Data excerpts
⁂
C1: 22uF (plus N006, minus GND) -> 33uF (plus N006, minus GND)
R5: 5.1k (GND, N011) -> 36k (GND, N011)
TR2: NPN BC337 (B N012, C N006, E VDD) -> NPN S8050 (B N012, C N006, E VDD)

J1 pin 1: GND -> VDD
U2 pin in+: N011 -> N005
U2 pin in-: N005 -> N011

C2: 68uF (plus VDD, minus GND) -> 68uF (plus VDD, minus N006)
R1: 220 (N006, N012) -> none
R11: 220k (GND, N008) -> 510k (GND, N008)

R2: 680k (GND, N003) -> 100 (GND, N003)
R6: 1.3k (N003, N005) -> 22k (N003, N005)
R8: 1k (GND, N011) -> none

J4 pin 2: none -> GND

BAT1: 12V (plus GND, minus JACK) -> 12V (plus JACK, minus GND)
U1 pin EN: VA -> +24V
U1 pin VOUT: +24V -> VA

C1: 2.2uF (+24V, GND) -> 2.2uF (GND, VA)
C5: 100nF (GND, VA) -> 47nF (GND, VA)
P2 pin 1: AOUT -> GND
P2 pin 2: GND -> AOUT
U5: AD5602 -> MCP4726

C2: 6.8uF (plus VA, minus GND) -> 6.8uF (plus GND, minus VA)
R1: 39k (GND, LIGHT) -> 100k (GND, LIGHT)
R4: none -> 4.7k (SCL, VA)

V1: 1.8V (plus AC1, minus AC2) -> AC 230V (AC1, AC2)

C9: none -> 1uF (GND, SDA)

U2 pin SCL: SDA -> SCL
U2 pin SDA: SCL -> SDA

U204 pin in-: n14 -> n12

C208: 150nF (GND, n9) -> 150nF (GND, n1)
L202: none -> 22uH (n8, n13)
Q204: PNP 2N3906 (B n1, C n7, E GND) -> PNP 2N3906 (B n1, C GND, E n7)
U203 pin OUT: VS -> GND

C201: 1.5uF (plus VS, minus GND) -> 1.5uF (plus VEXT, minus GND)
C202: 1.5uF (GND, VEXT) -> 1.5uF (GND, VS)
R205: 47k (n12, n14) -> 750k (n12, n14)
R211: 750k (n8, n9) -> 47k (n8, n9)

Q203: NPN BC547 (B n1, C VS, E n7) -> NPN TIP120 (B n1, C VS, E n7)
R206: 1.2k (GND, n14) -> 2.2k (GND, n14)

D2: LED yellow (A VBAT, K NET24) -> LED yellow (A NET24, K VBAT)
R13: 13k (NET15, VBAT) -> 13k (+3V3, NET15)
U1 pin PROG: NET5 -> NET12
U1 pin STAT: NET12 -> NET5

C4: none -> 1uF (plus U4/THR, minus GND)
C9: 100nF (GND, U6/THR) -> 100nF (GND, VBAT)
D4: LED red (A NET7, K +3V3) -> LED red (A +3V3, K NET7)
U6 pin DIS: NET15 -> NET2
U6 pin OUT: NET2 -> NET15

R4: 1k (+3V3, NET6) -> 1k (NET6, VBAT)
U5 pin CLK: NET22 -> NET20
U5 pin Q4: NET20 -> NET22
⁂
§ EXERCISE DESCRIPTION: Every record must appear in the answer exactly as it does above.

§ PROBLEM SOLUTION:
C1: 22uF (plus N006, minus GND) -> 33uF (plus N006, minus GND)
R5: 5.1k (GND, N011) -> 36k (GND, N011)
TR2: NPN BC337 (B N012, C N006, E VDD) -> NPN S8050 (B N012, C N006, E VDD)

J1 pin 1: GND -> VDD
U2 pin in+: N011 -> N005
U2 pin in-: N005 -> N011

C2: 68uF (plus VDD, minus GND) -> 68uF (plus VDD, minus N006)
R1: 220 (N006, N012) -> none
R11: 220k (GND, N008) -> 510k (GND, N008)

R2: 680k (GND, N003) -> 100 (GND, N003)
R6: 1.3k (N003, N005) -> 22k (N003, N005)
R8: 1k (GND, N011) -> none

J4 pin 2: none -> GND

BAT1: 12V (plus GND, minus JACK) -> 12V (plus JACK, minus GND)
U1 pin EN: VA -> +24V
U1 pin VOUT: +24V -> VA

C1: 2.2uF (+24V, GND) -> 2.2uF (GND, VA)
C5: 100nF (GND, VA) -> 47nF (GND, VA)
P2 pin 1: AOUT -> GND
P2 pin 2: GND -> AOUT
U5: AD5602 -> MCP4726

C2: 6.8uF (plus VA, minus GND) -> 6.8uF (plus GND, minus VA)
R1: 39k (GND, LIGHT) -> 100k (GND, LIGHT)
R4: none -> 4.7k (SCL, VA)

V1: 1.8V (plus AC1, minus AC2) -> AC 230V (AC1, AC2)

C9: none -> 1uF (GND, SDA)

U2 pin SCL: SDA -> SCL
U2 pin SDA: SCL -> SDA

U204 pin in-: n14 -> n12

C208: 150nF (GND, n9) -> 150nF (GND, n1)
L202: none -> 22uH (n8, n13)
Q204: PNP 2N3906 (B n1, C n7, E GND) -> PNP 2N3906 (B n1, C GND, E n7)
U203 pin OUT: VS -> GND

C201: 1.5uF (plus VS, minus GND) -> 1.5uF (plus VEXT, minus GND)
C202: 1.5uF (GND, VEXT) -> 1.5uF (GND, VS)
R205: 47k (n12, n14) -> 750k (n12, n14)
R211: 750k (n8, n9) -> 47k (n8, n9)

Q203: NPN BC547 (B n1, C VS, E n7) -> NPN TIP120 (B n1, C VS, E n7)
R206: 1.2k (GND, n14) -> 2.2k (GND, n14)

D2: LED yellow (A VBAT, K NET24) -> LED yellow (A NET24, K VBAT)
R13: 13k (NET15, VBAT) -> 13k (+3V3, NET15)
U1 pin PROG: NET5 -> NET12
U1 pin STAT: NET12 -> NET5

C4: none -> 1uF (plus U4/THR, minus GND)
C9: 100nF (GND, U6/THR) -> 100nF (GND, VBAT)
D4: LED red (A NET7, K +3V3) -> LED red (A +3V3, K NET7)
U6 pin DIS: NET15 -> NET2
U6 pin OUT: NET2 -> NET15

R4: 1k (+3V3, NET6) -> 1k (NET6, VBAT)
U5 pin CLK: NET22 -> NET20
U5 pin Q4: NET20 -> NET22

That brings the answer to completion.